**Input records**
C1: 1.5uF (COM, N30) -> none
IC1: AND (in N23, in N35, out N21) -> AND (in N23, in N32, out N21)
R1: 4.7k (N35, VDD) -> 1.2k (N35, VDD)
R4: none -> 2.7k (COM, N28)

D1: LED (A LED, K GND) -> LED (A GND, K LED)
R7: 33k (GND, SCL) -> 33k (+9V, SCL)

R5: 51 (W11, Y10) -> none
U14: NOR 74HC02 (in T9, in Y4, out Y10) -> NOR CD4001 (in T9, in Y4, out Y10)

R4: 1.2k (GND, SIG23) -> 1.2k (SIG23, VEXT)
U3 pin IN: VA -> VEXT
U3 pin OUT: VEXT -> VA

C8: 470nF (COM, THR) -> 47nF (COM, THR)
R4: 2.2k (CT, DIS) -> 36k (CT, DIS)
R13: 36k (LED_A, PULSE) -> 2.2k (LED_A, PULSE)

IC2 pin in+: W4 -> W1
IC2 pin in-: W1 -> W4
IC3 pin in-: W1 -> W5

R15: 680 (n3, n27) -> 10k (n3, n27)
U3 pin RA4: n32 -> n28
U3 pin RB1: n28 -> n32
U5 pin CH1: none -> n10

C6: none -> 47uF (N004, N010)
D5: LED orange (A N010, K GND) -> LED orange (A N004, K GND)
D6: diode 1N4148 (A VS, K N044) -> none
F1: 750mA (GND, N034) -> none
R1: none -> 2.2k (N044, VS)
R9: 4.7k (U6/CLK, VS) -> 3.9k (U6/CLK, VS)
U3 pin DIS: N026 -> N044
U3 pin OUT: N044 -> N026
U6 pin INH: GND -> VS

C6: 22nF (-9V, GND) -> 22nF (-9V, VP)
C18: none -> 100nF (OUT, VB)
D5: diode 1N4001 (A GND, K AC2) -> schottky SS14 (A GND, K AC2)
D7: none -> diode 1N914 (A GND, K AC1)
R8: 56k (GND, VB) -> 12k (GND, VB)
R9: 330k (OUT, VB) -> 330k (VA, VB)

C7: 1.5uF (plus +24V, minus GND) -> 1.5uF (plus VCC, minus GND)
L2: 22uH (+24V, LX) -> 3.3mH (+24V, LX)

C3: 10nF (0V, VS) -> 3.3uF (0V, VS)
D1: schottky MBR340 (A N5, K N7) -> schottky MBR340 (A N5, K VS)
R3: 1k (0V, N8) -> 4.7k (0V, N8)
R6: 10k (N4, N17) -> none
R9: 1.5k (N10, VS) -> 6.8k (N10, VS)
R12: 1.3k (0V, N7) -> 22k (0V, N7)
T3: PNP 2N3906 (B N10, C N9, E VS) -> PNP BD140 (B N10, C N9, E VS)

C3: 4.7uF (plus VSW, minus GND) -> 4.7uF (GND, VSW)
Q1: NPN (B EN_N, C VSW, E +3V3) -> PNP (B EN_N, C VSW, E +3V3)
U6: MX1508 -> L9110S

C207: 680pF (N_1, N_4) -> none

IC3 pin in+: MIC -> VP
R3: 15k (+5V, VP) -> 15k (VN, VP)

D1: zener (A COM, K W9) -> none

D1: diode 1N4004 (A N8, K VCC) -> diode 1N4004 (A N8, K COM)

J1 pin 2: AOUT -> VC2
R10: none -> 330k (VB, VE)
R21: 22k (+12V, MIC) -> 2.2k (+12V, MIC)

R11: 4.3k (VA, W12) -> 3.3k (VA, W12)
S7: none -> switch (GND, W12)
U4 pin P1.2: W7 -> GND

**What you have to do**
If a line in the entries above contains "VEXT", report it.

**Output below**
R4: 1.2k (GND, SIG23) -> 1.2k (SIG23, VEXT)
U3 pin IN: VA -> VEXT
U3 pin OUT: VEXT -> VA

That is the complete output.